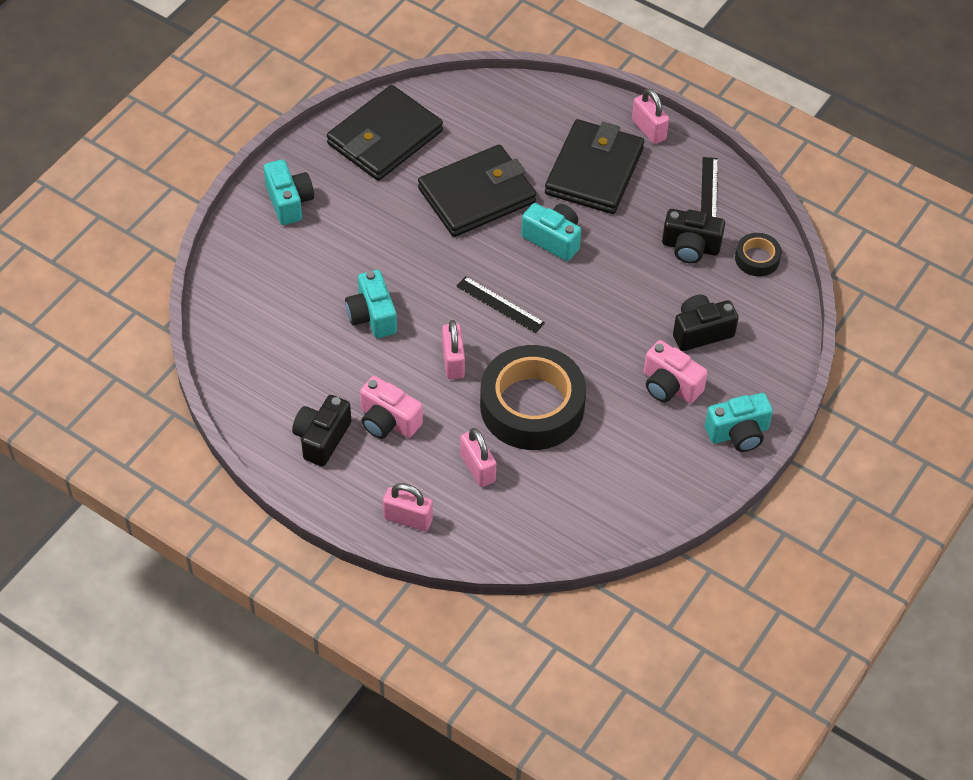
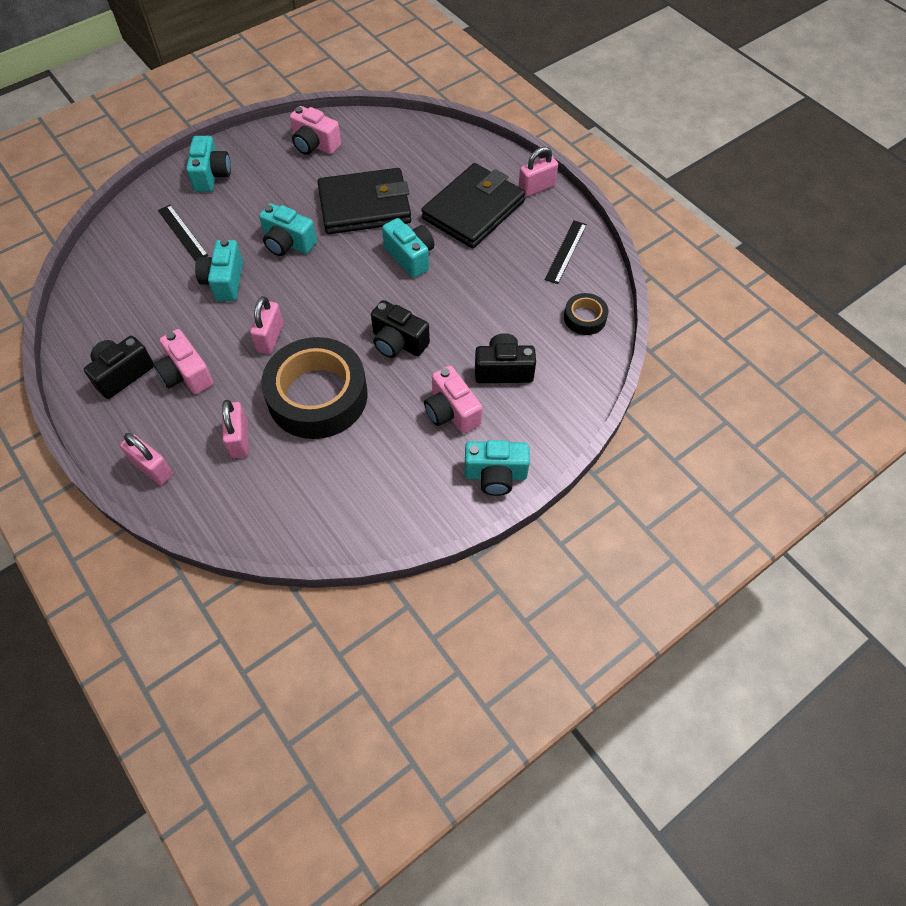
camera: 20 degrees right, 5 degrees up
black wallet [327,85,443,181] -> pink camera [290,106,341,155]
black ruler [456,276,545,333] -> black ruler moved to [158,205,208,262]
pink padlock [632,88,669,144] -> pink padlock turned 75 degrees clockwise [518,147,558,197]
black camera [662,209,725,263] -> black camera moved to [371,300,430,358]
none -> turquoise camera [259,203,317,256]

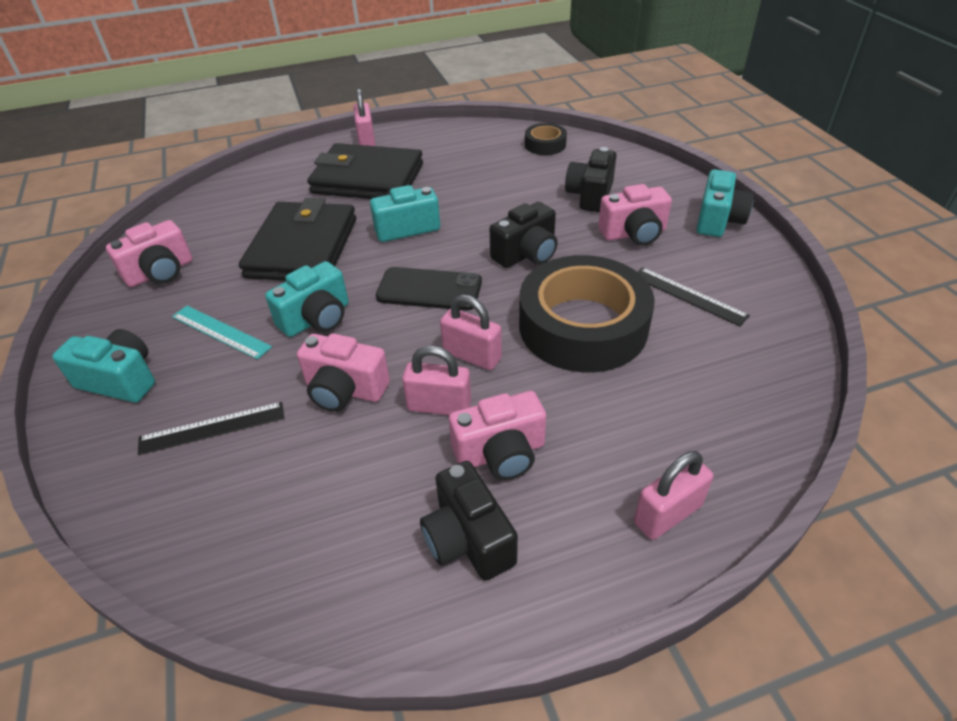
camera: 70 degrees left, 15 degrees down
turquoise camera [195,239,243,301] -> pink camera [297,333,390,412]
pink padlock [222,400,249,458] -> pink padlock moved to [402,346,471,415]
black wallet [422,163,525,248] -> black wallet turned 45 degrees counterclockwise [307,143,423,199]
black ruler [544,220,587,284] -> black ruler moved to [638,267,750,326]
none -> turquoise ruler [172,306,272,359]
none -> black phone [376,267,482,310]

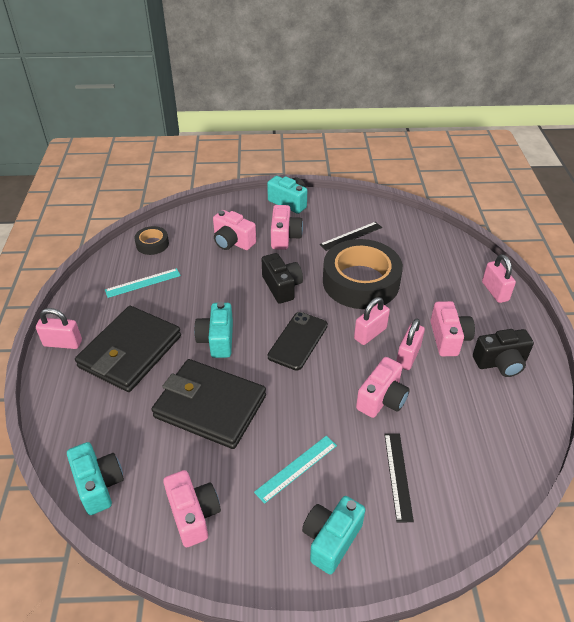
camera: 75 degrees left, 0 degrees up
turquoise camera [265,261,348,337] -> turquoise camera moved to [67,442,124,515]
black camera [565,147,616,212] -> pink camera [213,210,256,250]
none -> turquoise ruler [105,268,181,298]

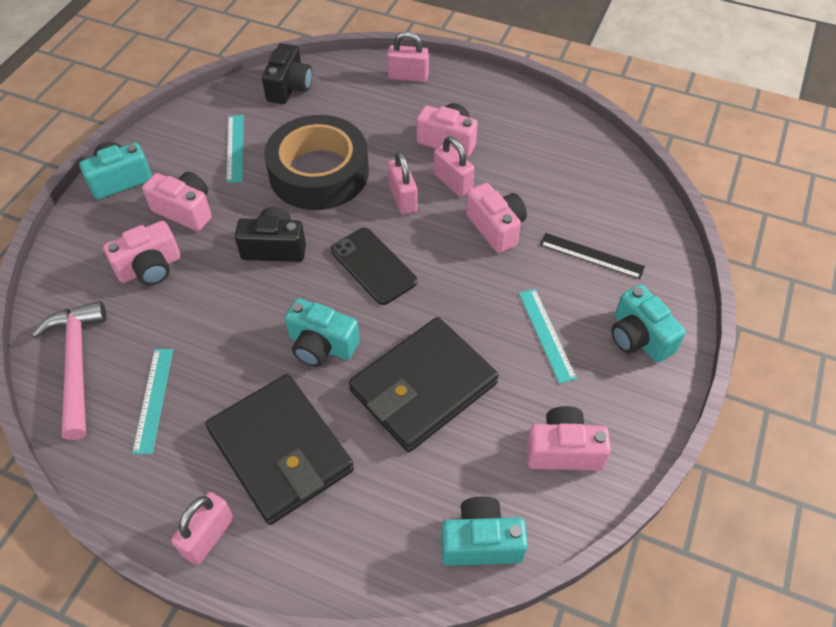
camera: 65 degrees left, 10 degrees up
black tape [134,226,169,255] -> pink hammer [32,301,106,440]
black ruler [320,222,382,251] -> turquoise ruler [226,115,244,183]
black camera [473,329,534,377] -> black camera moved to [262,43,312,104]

•••••

The entries are to be restated word for word, with pictures omitted.

camera: 20 degrees right, 5 degrees up
black wallet [327,85,443,181] -> pink camera [290,106,341,155]
black ruler [456,276,545,333] -> black ruler moved to [158,205,208,262]
pink padlock [632,88,669,144] -> pink padlock turned 75 degrees clockwise [518,147,558,197]
black camera [662,209,725,263] -> black camera moved to [371,300,430,358]
none -> turquoise camera [259,203,317,256]

camera: 70 degrees left, 15 degrees down
turquoise camera [195,239,243,301] -> pink camera [297,333,390,412]
pink padlock [222,400,249,458] -> pink padlock moved to [402,346,471,415]
black wallet [422,163,525,248] -> black wallet turned 45 degrees counterclockwise [307,143,423,199]
black ruler [544,220,587,284] -> black ruler moved to [638,267,750,326]
none -> turquoise ruler [172,306,272,359]
none -> black phone [376,267,482,310]

camera: 75 degrees left, 0 degrees up
turquoise camera [265,261,348,337] -> turquoise camera moved to [67,442,124,515]
black camera [565,147,616,212] -> pink camera [213,210,256,250]
none -> turquoise ruler [105,268,181,298]

camera: 65 degrees left, 10 degrees up
black tape [134,226,169,255] -> pink hammer [32,301,106,440]
black ruler [320,222,382,251] -> turquoise ruler [226,115,244,183]
black camera [473,329,534,377] -> black camera moved to [262,43,312,104]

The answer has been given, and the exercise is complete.